**** Dataset entries ****

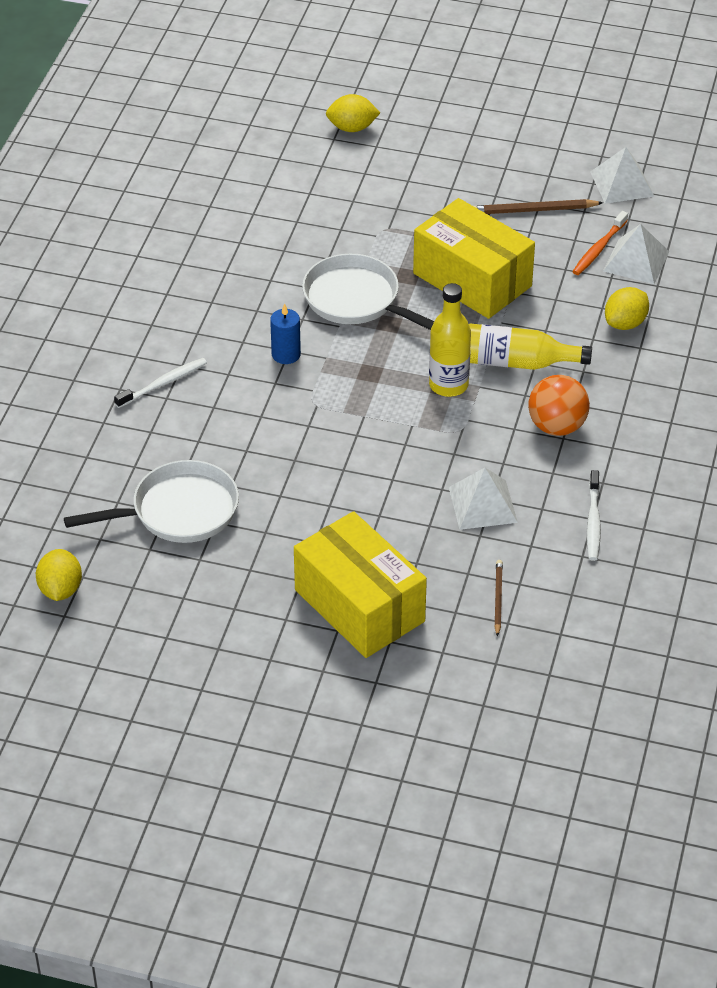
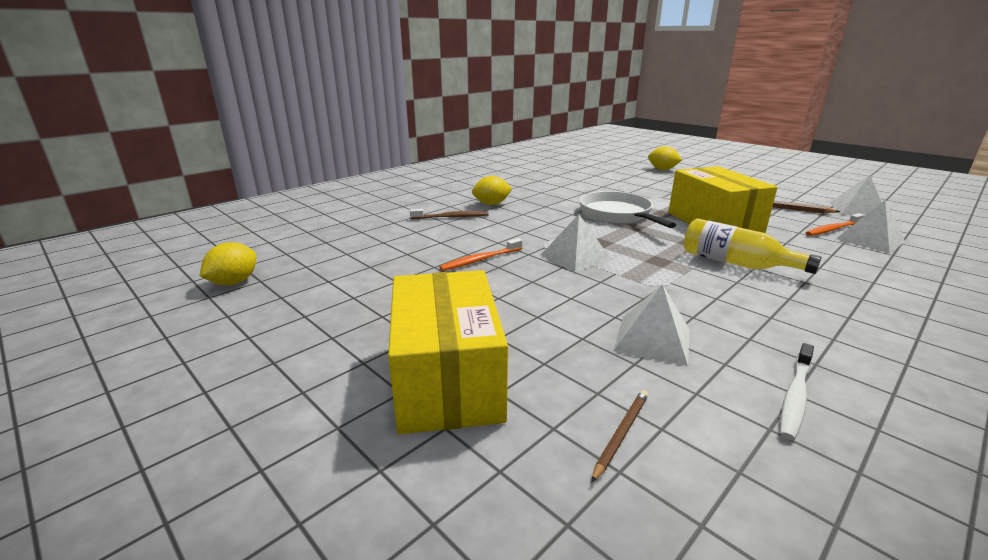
camera: 30 degrees right, 20 degrees down
white pan [64,460,239,543] -> none
white toothbrush [114,358,207,408] -> brown toothbrush [410,209,489,219]
blue candle [270,304,301,364] -> none
yellow bottle [429,283,471,397] -> none
orange ball [528,375,590,436] -> none
yellow lemon [605,287,649,330] -> yellow lemon moved to [472,176,512,205]
none -> orange toothbrush [439,238,523,271]
none -> white pyramid [541,214,611,272]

****

### Exercise prompt
From the records above, transcribe without alteration every line from the one with "white pan [64,460,239,543] -> none" to the one with "none -> orange toothbrush [439,238,523,271]", inclusive.

### Solution for this task
white pan [64,460,239,543] -> none
white toothbrush [114,358,207,408] -> brown toothbrush [410,209,489,219]
blue candle [270,304,301,364] -> none
yellow bottle [429,283,471,397] -> none
orange ball [528,375,590,436] -> none
yellow lemon [605,287,649,330] -> yellow lemon moved to [472,176,512,205]
none -> orange toothbrush [439,238,523,271]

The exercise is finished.